Segment Start: WORKING DATA

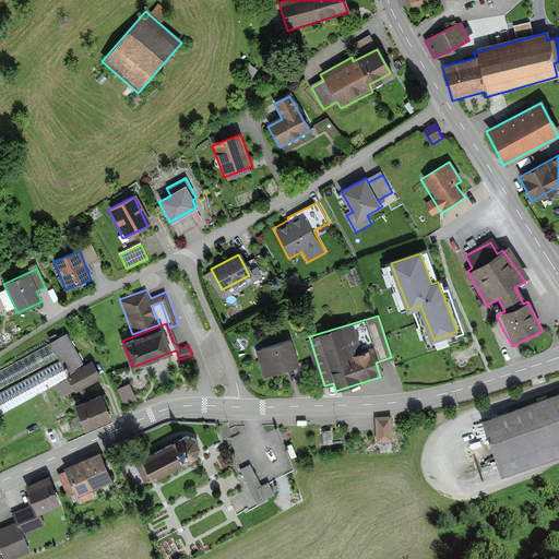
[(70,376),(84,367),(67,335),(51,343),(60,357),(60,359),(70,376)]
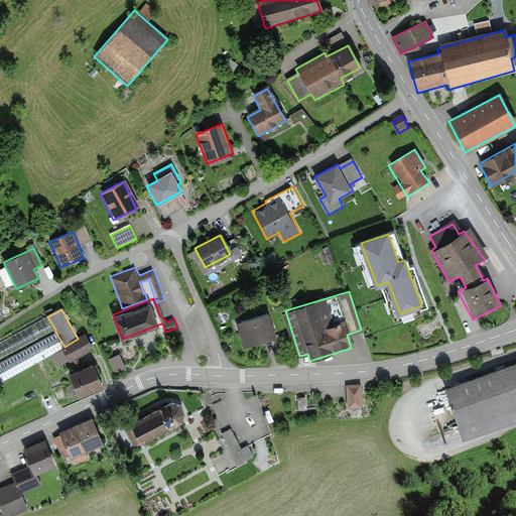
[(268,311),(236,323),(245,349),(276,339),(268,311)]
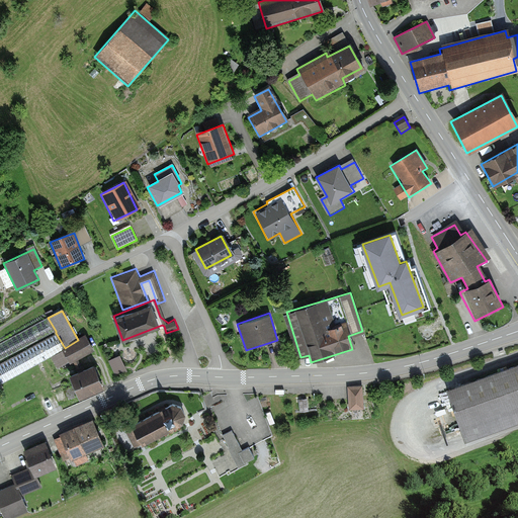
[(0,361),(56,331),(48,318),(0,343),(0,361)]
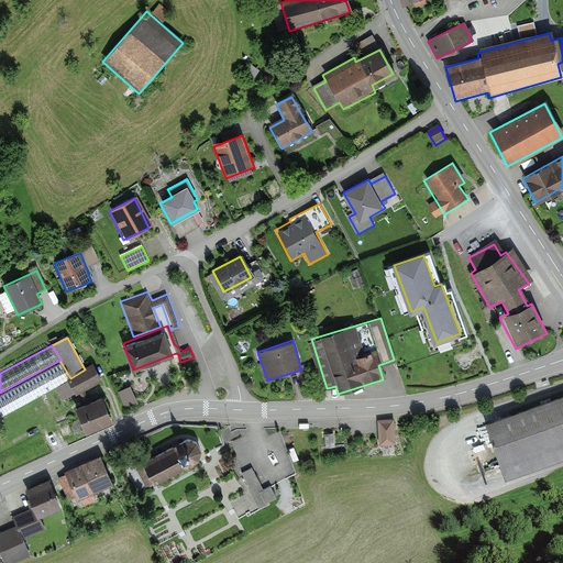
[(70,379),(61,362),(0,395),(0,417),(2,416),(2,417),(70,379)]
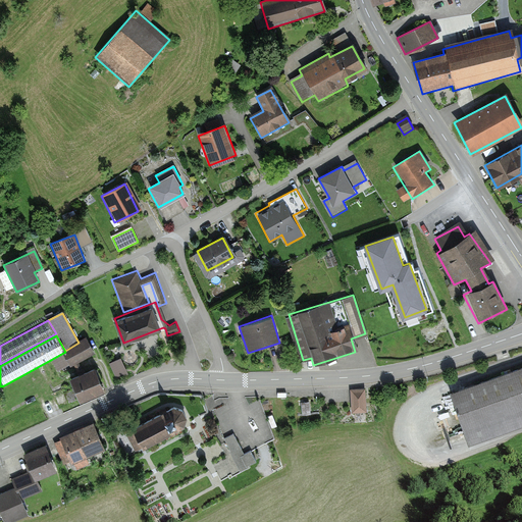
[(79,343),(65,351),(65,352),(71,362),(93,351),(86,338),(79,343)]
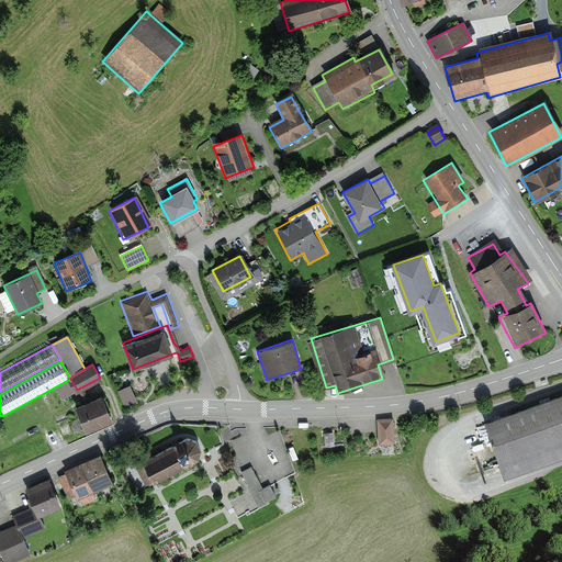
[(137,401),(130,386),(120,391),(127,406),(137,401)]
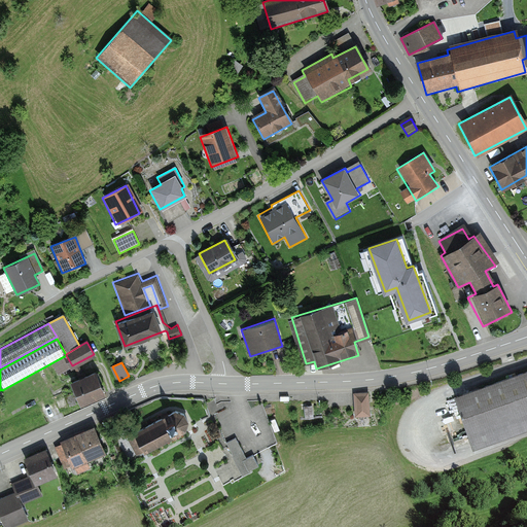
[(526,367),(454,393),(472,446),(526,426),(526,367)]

Segment End: WORKING DATA

**TASK GOAL:** The answer should match the data above word for word, with no pictures in it.

**TASK OUTPUT:**
[(70,376),(84,367),(67,335),(51,343),(60,357),(60,359),(70,376)]
[(268,311),(236,323),(245,349),(276,339),(268,311)]
[(0,361),(56,331),(48,318),(0,343),(0,361)]
[(70,379),(61,362),(0,395),(0,417),(2,416),(2,417),(70,379)]
[(79,343),(65,351),(65,352),(71,362),(93,351),(86,338),(79,343)]
[(137,401),(130,386),(120,391),(127,406),(137,401)]
[(526,367),(454,393),(472,446),(526,426),(526,367)]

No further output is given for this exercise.